Coordinate-based object records:
════════════════════
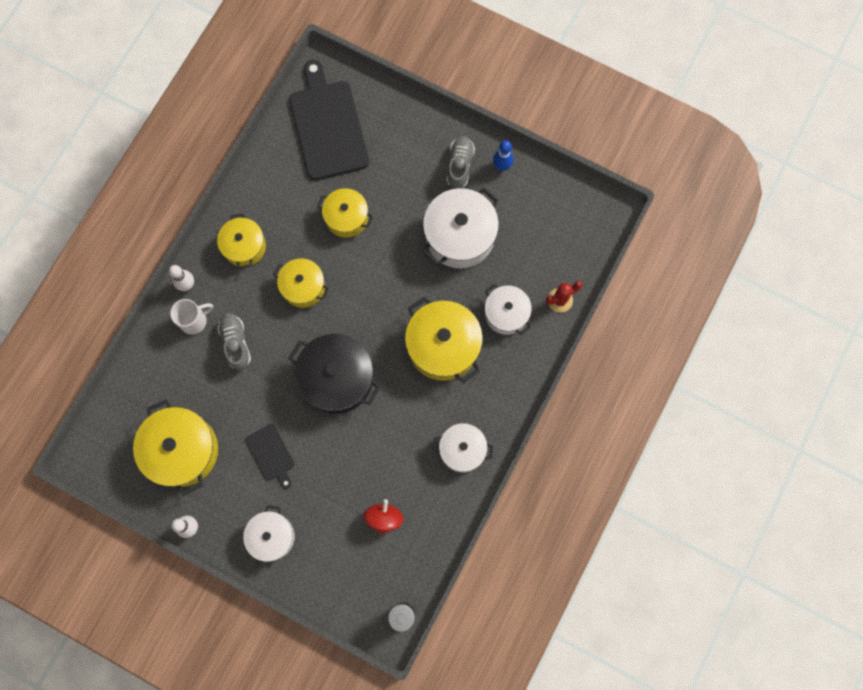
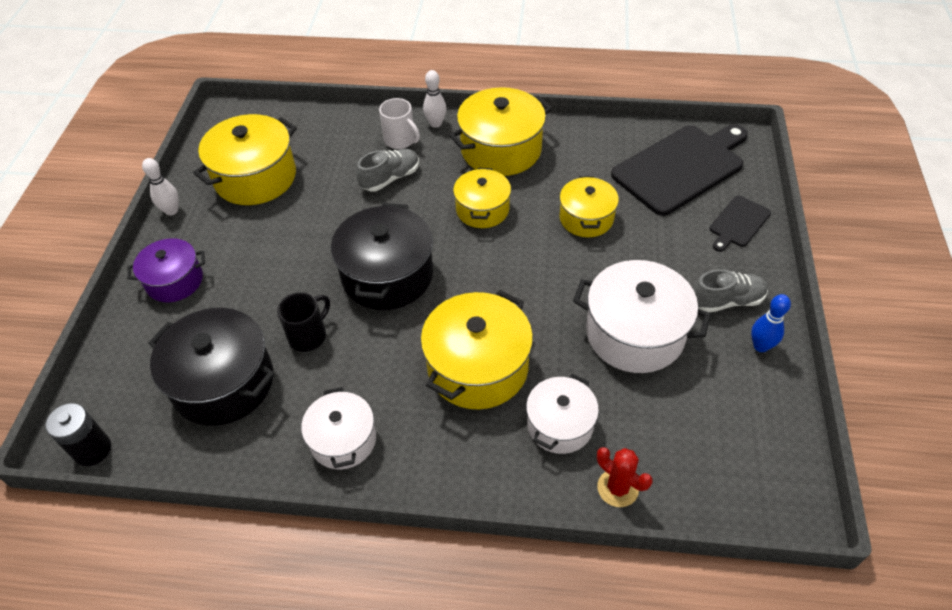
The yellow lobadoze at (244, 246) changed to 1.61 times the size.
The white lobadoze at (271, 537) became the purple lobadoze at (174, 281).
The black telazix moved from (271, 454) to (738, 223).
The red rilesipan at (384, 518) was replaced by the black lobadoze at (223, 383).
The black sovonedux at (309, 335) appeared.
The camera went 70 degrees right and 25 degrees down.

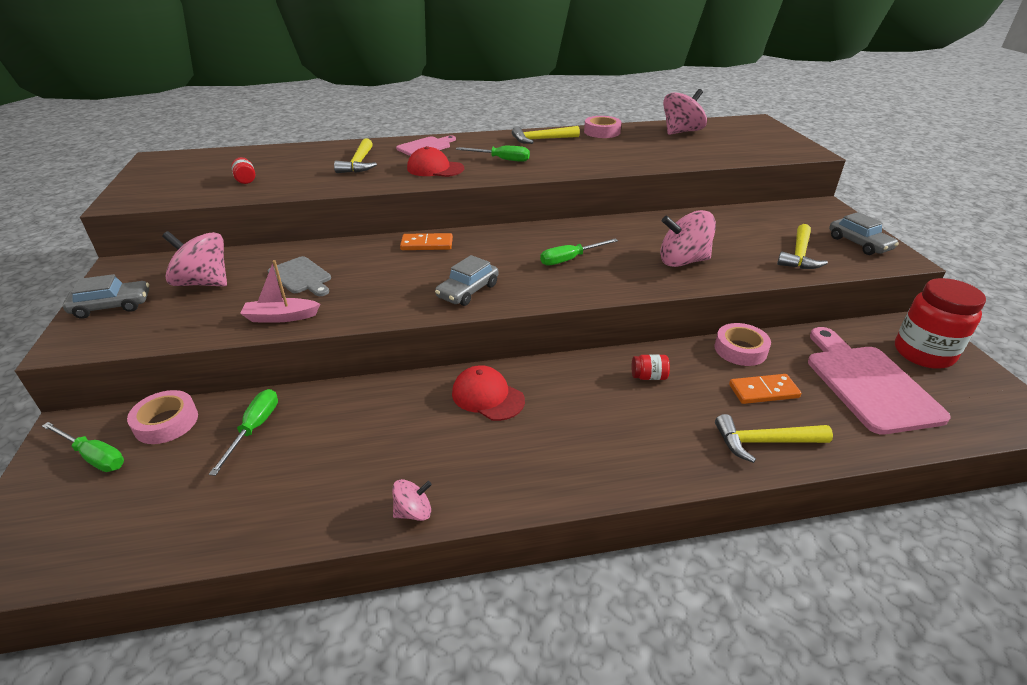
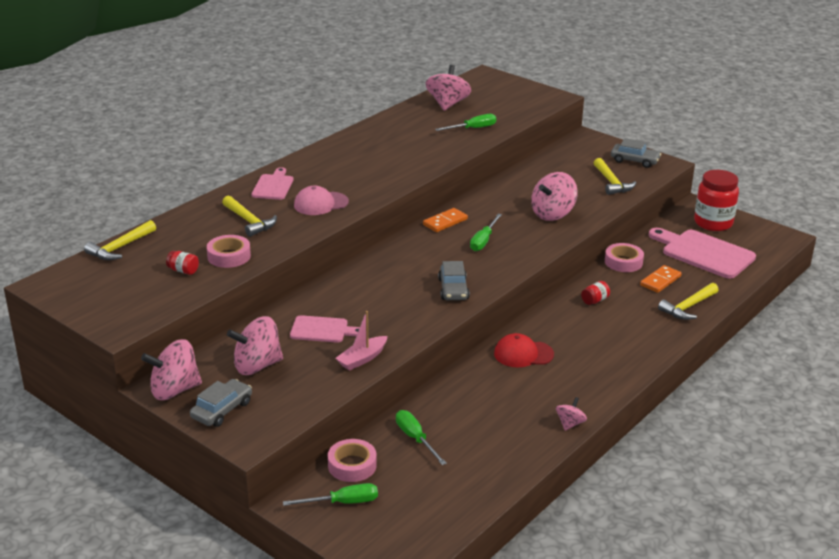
The grey telazix at (301, 277) became the pink telazix at (322, 330).
The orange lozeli moved from (427, 244) to (445, 222).
The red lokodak at (435, 168) became the pink lokodak at (321, 204).
The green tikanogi moved from (501, 159) to (473, 128).
The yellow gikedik moved from (541, 139) to (120, 247).
The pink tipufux moved from (602, 132) to (229, 256).
The pink rilesipan at (174, 390) appeared.
The camera went 40 degrees left and 5 degrees down.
════════════════════
DIRECTIONS FOR THIS TASK: Please print the data above once more, exactly as it appears, with no pictures.

EXERCISE SOLUTION:
The yellow lobadoze at (244, 246) changed to 1.61 times the size.
The white lobadoze at (271, 537) became the purple lobadoze at (174, 281).
The black telazix moved from (271, 454) to (738, 223).
The red rilesipan at (384, 518) was replaced by the black lobadoze at (223, 383).
The black sovonedux at (309, 335) appeared.
The camera went 70 degrees right and 25 degrees down.

The grey telazix at (301, 277) became the pink telazix at (322, 330).
The orange lozeli moved from (427, 244) to (445, 222).
The red lokodak at (435, 168) became the pink lokodak at (321, 204).
The green tikanogi moved from (501, 159) to (473, 128).
The yellow gikedik moved from (541, 139) to (120, 247).
The pink tipufux moved from (602, 132) to (229, 256).
The pink rilesipan at (174, 390) appeared.
The camera went 40 degrees left and 5 degrees down.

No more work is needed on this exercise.